[RECORDS PROVIDED]
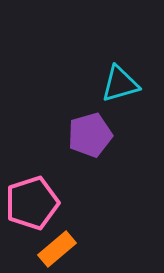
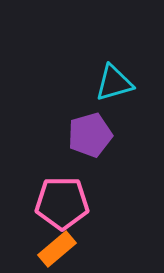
cyan triangle: moved 6 px left, 1 px up
pink pentagon: moved 30 px right; rotated 18 degrees clockwise
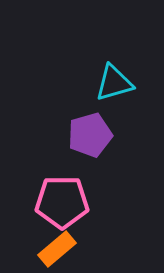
pink pentagon: moved 1 px up
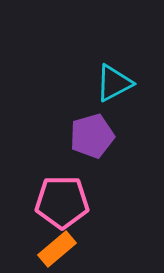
cyan triangle: rotated 12 degrees counterclockwise
purple pentagon: moved 2 px right, 1 px down
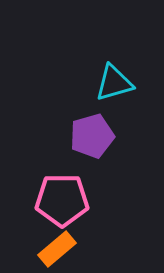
cyan triangle: rotated 12 degrees clockwise
pink pentagon: moved 2 px up
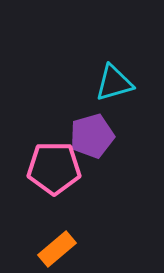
pink pentagon: moved 8 px left, 32 px up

[GOAL] Copy each line of the data above word for word, leaving out the pictures.

[EXPECTED OUTPUT]
cyan triangle: moved 6 px left, 1 px up
pink pentagon: moved 30 px right; rotated 18 degrees clockwise
pink pentagon: moved 1 px up
cyan triangle: rotated 12 degrees counterclockwise
purple pentagon: moved 2 px right, 1 px down
cyan triangle: rotated 12 degrees clockwise
pink pentagon: moved 2 px up
pink pentagon: moved 8 px left, 32 px up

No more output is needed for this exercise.